### THE DATA

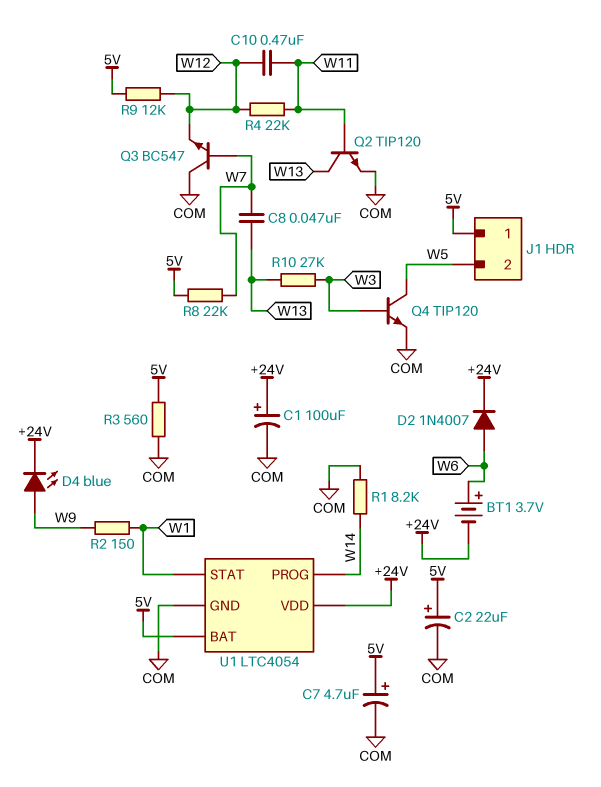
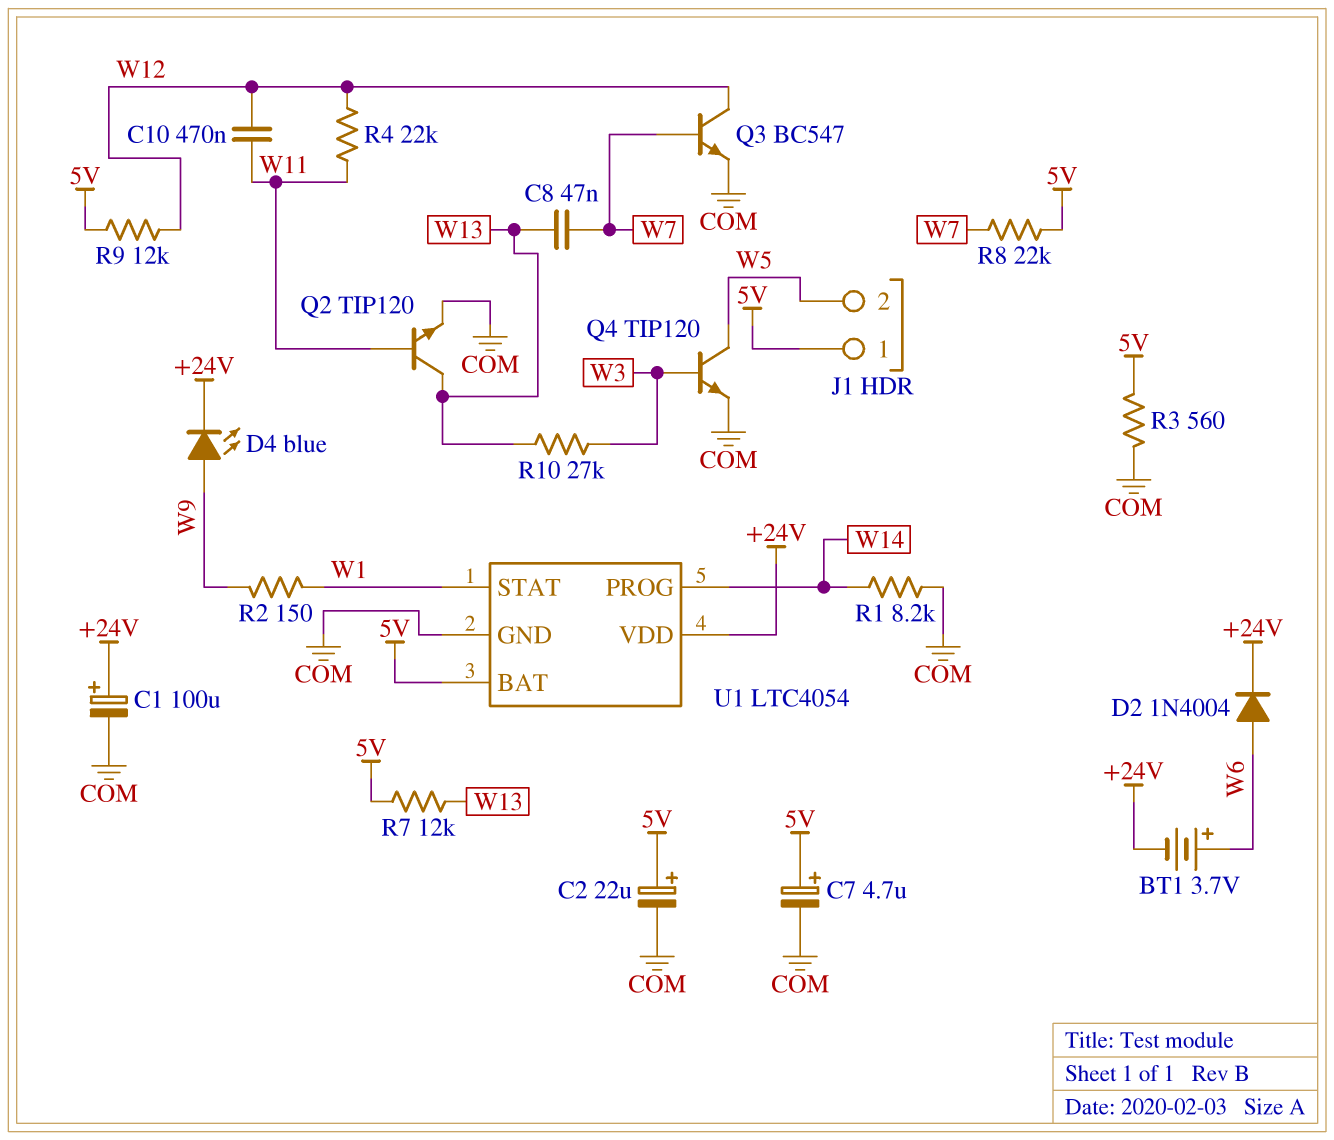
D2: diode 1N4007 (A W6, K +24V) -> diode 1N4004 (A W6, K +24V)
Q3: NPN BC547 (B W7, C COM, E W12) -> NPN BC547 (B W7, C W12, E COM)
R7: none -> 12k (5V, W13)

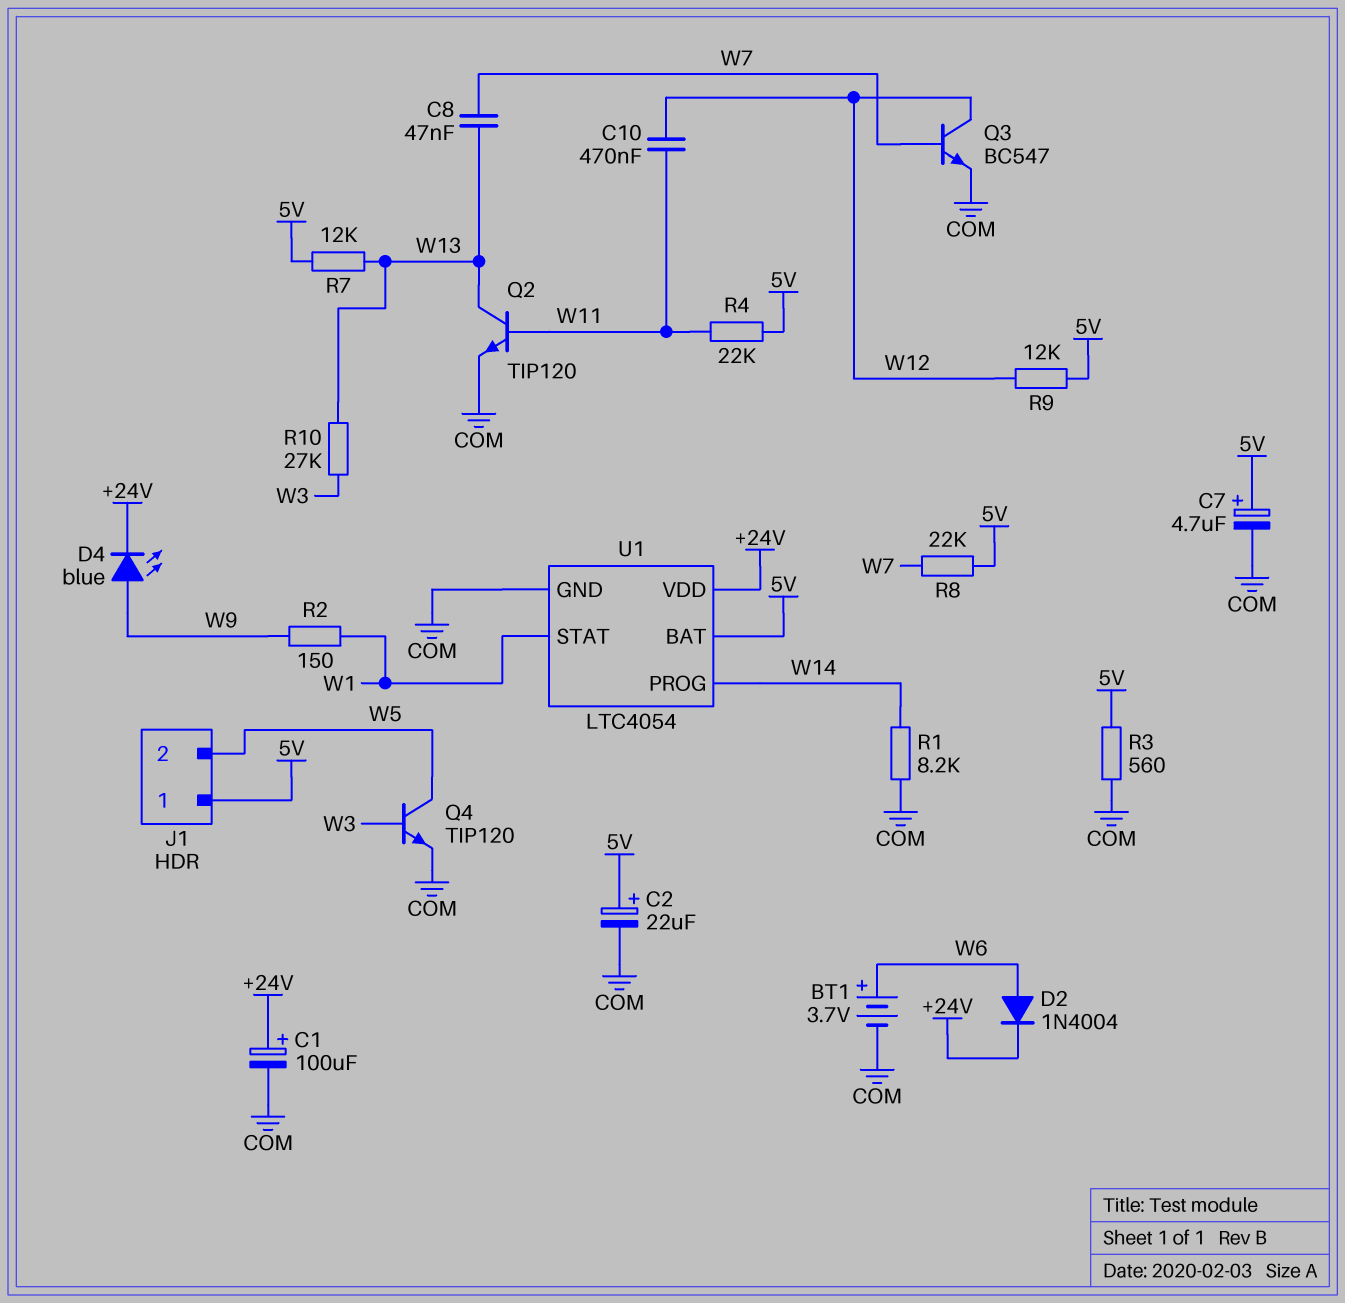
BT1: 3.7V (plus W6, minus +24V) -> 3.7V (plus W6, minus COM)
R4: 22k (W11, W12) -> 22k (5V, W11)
---
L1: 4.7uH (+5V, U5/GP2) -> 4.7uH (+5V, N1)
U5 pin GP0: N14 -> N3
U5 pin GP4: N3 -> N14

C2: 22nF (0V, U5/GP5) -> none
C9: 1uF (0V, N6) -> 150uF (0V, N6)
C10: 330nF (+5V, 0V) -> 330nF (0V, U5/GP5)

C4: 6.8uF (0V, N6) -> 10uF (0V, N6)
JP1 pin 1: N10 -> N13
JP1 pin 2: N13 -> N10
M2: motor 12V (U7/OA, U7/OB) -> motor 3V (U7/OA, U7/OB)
==
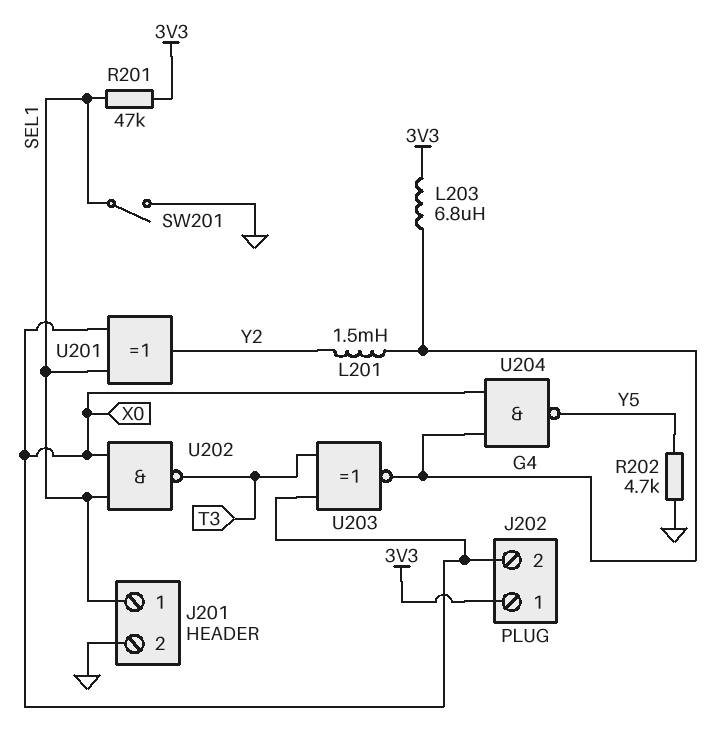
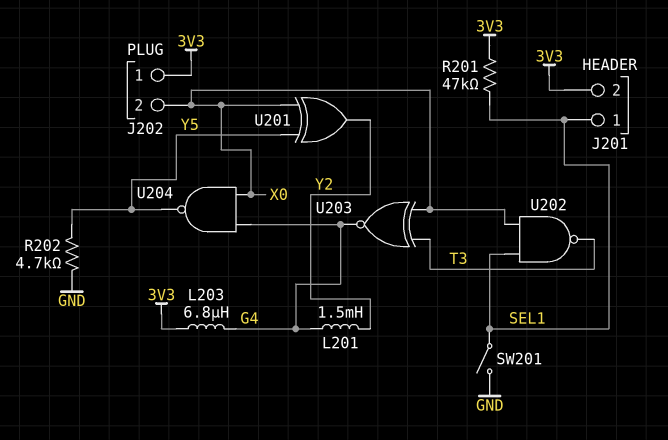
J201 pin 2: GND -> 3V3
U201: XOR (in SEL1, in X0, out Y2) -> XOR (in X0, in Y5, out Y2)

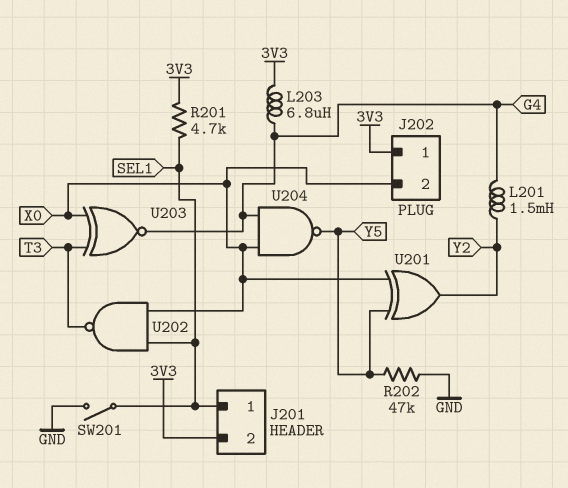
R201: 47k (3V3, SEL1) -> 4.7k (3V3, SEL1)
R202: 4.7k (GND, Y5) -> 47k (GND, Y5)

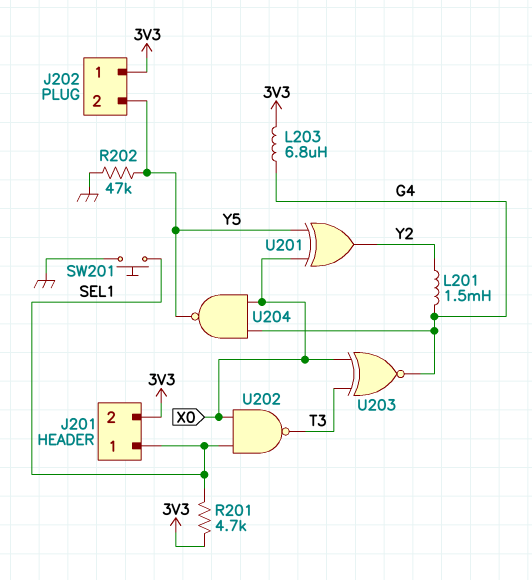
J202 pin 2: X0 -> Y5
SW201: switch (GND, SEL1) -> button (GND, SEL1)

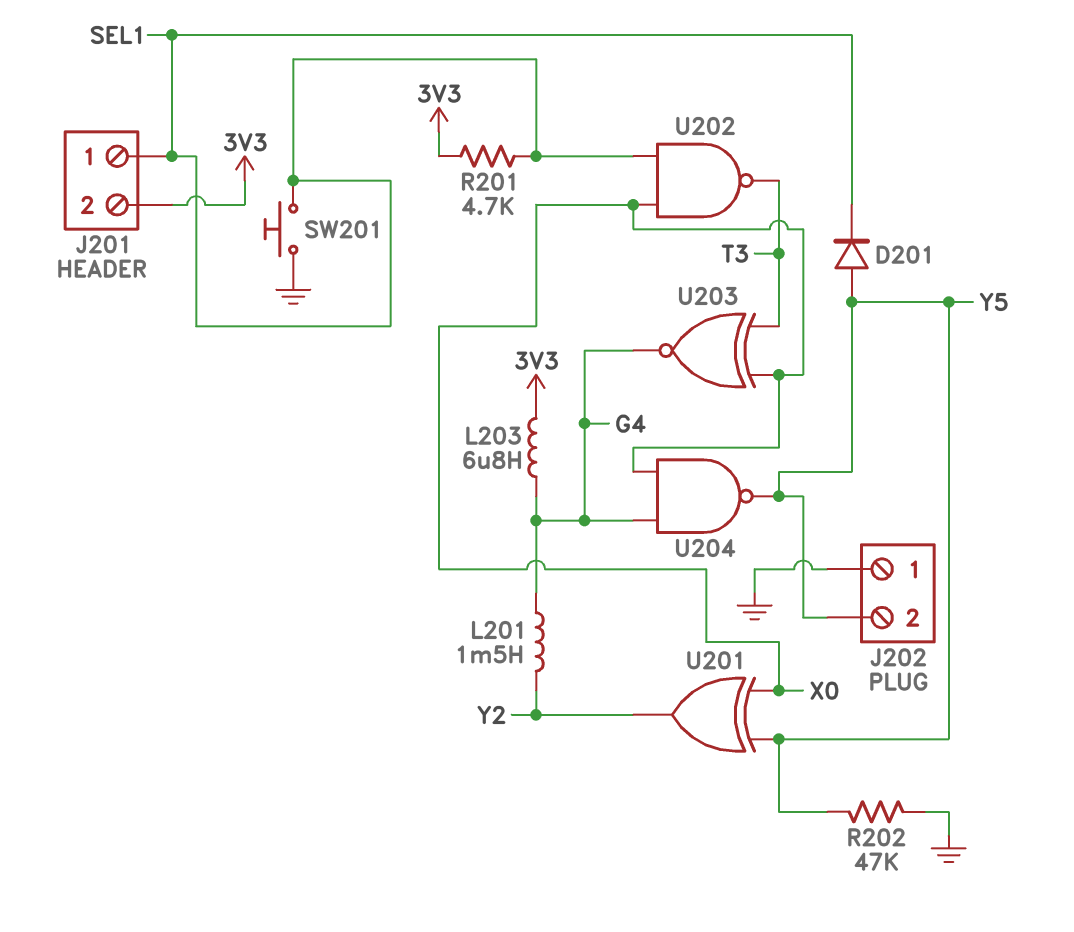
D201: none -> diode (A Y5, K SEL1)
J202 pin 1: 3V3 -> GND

### ASSIGNMENT
Copy out only the lines above from the one with "U5 pin GP0: N14 -> N3" to the one with "M2: motor 12V", inclusive, exactly as they stand.

### RESPONSE TO THE EXERCISE
U5 pin GP0: N14 -> N3
U5 pin GP4: N3 -> N14

C2: 22nF (0V, U5/GP5) -> none
C9: 1uF (0V, N6) -> 150uF (0V, N6)
C10: 330nF (+5V, 0V) -> 330nF (0V, U5/GP5)

C4: 6.8uF (0V, N6) -> 10uF (0V, N6)
JP1 pin 1: N10 -> N13
JP1 pin 2: N13 -> N10
M2: motor 12V (U7/OA, U7/OB) -> motor 3V (U7/OA, U7/OB)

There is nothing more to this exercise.